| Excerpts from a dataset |
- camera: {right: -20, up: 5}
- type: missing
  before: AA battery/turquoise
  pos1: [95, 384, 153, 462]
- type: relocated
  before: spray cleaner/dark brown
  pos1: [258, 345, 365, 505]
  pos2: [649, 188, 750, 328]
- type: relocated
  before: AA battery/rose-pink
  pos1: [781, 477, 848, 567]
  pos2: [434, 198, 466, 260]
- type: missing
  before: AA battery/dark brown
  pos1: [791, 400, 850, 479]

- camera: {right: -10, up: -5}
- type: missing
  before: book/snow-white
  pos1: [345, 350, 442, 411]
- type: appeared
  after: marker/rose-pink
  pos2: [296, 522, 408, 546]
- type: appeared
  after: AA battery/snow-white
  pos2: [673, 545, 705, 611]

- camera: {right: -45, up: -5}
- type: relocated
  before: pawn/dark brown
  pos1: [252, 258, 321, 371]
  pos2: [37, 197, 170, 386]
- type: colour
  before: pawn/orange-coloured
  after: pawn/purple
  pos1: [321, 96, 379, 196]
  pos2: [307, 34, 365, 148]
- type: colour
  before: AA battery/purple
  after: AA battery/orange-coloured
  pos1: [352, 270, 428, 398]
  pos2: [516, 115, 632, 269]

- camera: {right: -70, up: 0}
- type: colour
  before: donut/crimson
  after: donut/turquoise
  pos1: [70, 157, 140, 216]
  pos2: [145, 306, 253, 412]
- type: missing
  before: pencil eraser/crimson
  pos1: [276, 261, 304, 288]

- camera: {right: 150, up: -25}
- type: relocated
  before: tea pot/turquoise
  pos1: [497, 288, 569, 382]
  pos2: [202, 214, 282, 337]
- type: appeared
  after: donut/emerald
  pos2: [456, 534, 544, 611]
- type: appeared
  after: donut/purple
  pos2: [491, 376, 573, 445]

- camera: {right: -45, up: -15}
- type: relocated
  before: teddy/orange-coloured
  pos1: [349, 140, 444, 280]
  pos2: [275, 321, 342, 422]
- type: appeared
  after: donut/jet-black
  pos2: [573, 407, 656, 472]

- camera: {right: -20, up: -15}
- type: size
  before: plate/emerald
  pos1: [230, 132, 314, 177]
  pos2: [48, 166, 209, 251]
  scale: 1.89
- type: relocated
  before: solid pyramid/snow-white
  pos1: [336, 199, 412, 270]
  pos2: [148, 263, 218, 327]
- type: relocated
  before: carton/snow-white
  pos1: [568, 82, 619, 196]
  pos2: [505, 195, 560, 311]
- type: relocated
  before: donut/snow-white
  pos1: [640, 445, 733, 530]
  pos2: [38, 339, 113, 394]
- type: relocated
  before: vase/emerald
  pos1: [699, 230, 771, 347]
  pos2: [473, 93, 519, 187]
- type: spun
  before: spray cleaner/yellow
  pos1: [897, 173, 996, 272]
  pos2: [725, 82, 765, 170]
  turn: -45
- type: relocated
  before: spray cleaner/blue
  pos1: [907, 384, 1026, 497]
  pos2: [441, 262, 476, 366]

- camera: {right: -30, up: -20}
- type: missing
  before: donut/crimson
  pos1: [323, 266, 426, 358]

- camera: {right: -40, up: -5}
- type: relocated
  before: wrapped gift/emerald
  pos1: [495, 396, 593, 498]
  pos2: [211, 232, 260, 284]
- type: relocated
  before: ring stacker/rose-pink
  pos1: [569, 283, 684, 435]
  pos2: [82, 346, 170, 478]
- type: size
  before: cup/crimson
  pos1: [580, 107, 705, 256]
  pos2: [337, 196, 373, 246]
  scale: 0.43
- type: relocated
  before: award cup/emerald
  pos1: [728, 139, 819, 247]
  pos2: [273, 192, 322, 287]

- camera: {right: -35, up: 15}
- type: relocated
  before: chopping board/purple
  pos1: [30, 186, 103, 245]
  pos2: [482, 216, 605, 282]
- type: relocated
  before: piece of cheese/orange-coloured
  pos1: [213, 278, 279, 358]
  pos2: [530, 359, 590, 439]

| WHAT TO WORK ON |
Word for word, restate the lines above from the line containing "before: spray cleaner/dark brown" through the line containing "before: AA battery/dark brown", with both included and nothing else.

| RESULT FOR THIS TASK |
  before: spray cleaner/dark brown
  pos1: [258, 345, 365, 505]
  pos2: [649, 188, 750, 328]
- type: relocated
  before: AA battery/rose-pink
  pos1: [781, 477, 848, 567]
  pos2: [434, 198, 466, 260]
- type: missing
  before: AA battery/dark brown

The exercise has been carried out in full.